For the string "RELAY", count the lines in the records below that contain it. Answer with that number alone.

-*-

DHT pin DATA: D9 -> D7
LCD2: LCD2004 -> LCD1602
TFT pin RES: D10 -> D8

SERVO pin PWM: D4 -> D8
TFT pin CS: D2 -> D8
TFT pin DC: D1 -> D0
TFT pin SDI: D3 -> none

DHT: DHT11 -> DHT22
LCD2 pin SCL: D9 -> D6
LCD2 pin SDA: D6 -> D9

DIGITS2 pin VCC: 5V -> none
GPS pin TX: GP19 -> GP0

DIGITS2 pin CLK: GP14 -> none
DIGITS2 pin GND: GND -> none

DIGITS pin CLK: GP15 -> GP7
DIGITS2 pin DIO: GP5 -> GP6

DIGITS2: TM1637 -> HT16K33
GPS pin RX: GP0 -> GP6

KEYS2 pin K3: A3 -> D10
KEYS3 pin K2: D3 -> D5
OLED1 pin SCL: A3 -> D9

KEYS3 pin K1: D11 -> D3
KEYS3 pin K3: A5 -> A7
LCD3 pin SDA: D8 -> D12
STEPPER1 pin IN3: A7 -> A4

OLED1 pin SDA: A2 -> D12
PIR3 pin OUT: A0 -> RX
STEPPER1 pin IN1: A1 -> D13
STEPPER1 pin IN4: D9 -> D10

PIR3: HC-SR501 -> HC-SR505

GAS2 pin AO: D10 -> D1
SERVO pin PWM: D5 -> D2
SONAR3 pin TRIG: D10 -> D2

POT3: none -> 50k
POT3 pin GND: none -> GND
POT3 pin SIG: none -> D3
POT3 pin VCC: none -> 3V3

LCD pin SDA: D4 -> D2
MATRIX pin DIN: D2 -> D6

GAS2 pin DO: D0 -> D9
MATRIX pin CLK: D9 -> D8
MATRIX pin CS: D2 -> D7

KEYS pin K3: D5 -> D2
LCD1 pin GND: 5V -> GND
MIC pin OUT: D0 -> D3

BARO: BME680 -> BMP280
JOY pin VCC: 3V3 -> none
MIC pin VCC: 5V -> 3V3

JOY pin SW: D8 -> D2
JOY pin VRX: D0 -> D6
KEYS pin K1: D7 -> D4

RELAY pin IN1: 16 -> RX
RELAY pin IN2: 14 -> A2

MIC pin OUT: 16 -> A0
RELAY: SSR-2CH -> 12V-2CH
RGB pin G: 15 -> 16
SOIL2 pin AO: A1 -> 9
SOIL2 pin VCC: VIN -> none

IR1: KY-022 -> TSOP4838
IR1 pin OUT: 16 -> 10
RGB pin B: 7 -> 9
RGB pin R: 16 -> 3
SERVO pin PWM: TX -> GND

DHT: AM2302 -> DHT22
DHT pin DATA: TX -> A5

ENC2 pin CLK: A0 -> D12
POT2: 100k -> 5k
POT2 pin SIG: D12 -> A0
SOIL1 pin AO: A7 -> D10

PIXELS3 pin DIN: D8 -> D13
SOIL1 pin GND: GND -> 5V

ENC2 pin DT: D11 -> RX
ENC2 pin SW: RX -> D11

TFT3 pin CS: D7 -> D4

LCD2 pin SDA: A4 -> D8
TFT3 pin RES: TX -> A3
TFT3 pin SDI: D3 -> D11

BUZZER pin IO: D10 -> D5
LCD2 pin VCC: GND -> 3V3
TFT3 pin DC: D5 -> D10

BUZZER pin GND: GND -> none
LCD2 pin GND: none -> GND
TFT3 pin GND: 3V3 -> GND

-*-

*ANSWER TO THE EXERCISE:* 3